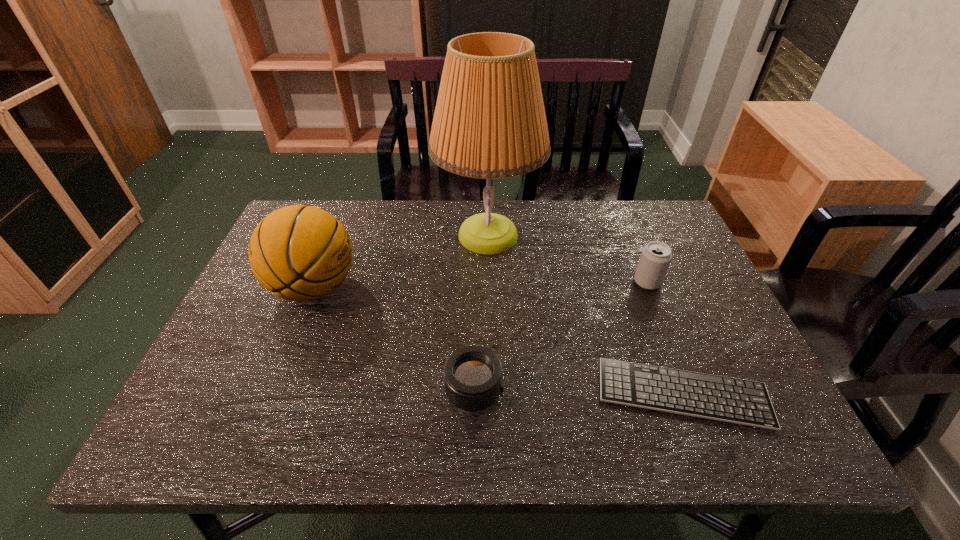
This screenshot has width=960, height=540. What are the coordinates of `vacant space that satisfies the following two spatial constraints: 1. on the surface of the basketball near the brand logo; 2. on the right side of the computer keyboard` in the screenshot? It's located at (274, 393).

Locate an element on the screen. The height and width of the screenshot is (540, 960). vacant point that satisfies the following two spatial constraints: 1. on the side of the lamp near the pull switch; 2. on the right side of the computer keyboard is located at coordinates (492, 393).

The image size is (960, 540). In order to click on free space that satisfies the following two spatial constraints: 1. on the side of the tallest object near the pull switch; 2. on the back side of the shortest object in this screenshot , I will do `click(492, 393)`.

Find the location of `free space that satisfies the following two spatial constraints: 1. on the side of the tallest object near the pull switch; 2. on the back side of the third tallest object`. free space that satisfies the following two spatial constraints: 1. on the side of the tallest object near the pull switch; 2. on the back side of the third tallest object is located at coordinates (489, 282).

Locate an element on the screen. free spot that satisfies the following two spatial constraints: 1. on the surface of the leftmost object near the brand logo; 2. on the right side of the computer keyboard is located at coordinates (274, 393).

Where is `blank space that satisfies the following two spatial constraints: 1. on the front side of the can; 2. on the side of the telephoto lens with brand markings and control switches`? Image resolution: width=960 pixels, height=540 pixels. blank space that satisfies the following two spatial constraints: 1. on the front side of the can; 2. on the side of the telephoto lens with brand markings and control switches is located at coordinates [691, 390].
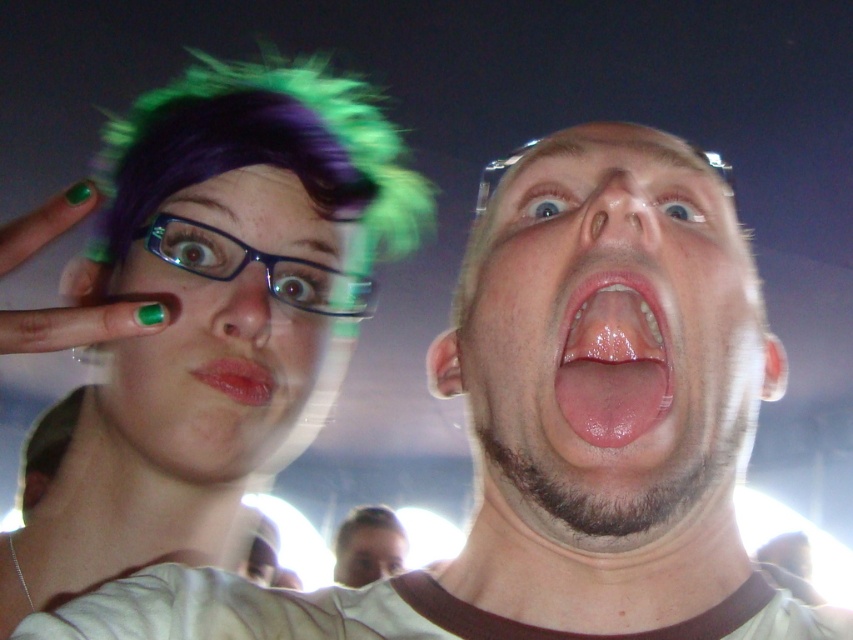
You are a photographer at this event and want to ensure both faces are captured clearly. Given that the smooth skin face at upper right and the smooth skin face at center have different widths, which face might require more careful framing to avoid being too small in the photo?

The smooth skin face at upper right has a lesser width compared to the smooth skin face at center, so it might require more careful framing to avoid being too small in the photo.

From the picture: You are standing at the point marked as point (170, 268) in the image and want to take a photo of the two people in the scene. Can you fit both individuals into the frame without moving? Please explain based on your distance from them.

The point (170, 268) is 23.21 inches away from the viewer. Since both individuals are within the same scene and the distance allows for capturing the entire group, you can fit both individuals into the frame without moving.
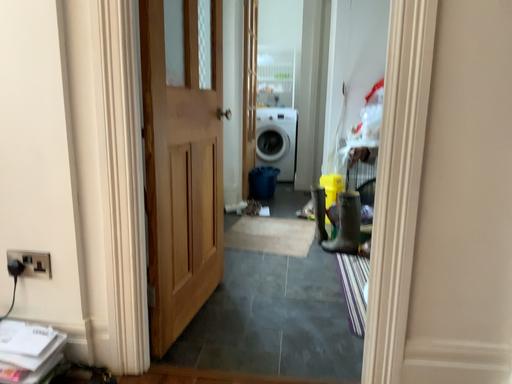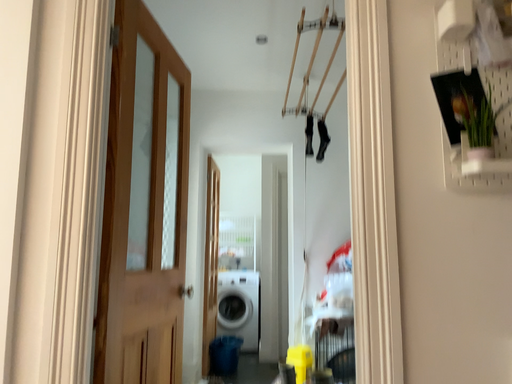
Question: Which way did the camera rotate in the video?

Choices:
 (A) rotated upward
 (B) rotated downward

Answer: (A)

--

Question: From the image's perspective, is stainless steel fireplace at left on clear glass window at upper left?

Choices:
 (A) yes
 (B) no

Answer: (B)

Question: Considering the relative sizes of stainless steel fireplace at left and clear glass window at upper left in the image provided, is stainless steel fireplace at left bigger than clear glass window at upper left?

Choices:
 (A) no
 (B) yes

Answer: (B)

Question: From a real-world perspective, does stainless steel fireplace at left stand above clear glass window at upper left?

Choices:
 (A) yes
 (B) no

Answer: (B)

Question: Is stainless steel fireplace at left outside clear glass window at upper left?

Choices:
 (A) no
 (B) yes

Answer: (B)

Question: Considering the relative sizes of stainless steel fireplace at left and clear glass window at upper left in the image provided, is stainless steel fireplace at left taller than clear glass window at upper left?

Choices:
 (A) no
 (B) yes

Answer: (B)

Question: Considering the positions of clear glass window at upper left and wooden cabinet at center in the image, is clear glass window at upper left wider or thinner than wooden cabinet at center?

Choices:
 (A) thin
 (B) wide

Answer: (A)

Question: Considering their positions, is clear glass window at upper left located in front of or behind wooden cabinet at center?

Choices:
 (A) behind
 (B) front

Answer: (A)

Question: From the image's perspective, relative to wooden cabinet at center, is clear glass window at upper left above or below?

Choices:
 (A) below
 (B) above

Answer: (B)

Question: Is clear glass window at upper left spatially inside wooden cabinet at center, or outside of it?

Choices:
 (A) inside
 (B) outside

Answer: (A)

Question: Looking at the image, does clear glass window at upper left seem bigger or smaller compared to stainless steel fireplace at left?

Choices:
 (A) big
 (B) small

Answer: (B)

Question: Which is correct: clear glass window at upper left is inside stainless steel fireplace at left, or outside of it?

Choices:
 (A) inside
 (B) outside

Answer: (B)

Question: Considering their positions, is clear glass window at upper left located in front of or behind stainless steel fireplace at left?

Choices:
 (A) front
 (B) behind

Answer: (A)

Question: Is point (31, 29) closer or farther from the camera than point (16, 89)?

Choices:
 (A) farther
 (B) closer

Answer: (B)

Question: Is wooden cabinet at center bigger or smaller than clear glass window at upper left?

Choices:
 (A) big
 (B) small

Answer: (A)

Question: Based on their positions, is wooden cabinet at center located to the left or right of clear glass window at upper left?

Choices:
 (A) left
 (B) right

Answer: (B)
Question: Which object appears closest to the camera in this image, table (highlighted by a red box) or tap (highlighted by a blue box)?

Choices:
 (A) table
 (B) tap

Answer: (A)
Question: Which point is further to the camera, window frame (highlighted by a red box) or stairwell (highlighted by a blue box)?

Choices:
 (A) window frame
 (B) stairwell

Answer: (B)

==

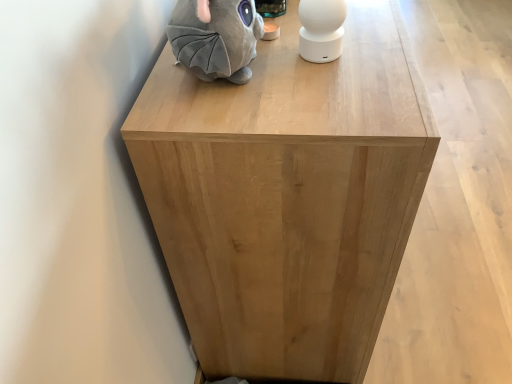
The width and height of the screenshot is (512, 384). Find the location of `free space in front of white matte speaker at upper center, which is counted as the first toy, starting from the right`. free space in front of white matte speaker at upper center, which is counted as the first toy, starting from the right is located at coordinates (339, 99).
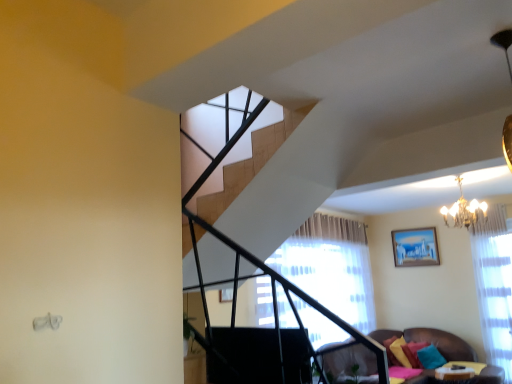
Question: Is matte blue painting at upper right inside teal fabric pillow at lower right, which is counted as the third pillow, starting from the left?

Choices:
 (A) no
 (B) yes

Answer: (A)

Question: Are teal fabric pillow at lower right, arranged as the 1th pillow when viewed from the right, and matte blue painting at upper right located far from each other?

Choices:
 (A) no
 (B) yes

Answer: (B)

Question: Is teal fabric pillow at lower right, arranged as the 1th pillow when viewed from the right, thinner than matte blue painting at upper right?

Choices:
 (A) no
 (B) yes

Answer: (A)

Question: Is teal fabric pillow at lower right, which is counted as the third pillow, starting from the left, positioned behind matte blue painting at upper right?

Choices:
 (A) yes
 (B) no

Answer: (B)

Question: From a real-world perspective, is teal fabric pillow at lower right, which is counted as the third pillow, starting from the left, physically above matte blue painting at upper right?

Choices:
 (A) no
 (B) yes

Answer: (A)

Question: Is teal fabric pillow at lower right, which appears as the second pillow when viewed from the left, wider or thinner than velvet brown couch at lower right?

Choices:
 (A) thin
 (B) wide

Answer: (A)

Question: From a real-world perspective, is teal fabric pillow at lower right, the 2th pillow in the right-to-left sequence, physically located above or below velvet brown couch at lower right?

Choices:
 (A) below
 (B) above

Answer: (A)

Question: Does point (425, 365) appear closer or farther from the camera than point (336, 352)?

• [WORK TASK] In the records above, copy word for word the lines starting at the one containing "This screenshot has" and ending at the one containing "Locate an element on the screen. The", including both.

• [EXERCISE ANSWER]
This screenshot has width=960, height=540. What are the coordinates of `vacant space that satisfies the following two spatial constraints: 1. on the surface of the basketball near the brand logo; 2. on the right side of the computer keyboard` in the screenshot? It's located at (274, 393).

Locate an element on the screen. The height and width of the screenshot is (540, 960). vacant point that satisfies the following two spatial constraints: 1. on the side of the lamp near the pull switch; 2. on the right side of the computer keyboard is located at coordinates (492, 393).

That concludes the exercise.